START INPUT

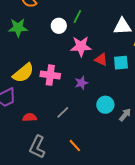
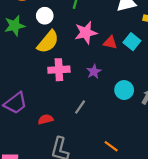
white circle: (59, 26) -> (45, 16), moved
cyan square: (121, 63) -> (132, 42), turned -35
yellow semicircle: (23, 73) -> (48, 42), moved
orange line: (75, 146) -> (111, 146), moved

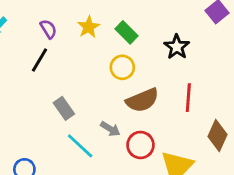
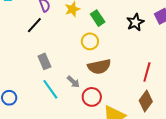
black star: (177, 47) -> (135, 22), moved
red line: (188, 98) -> (147, 72), moved

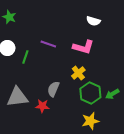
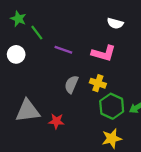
green line: (25, 57) -> (37, 33), moved, turned -56
yellow cross: (78, 73) -> (98, 83), turned -32
gray semicircle: (53, 89) -> (71, 84), moved

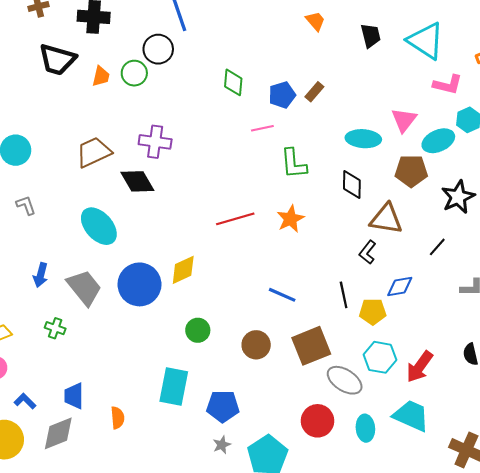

END INPUT

The lines holding the string "yellow" in the listing above are what you should copy out.

yellow semicircle: (23, 73) -> (48, 42), moved
yellow cross: (78, 73) -> (98, 83), turned -32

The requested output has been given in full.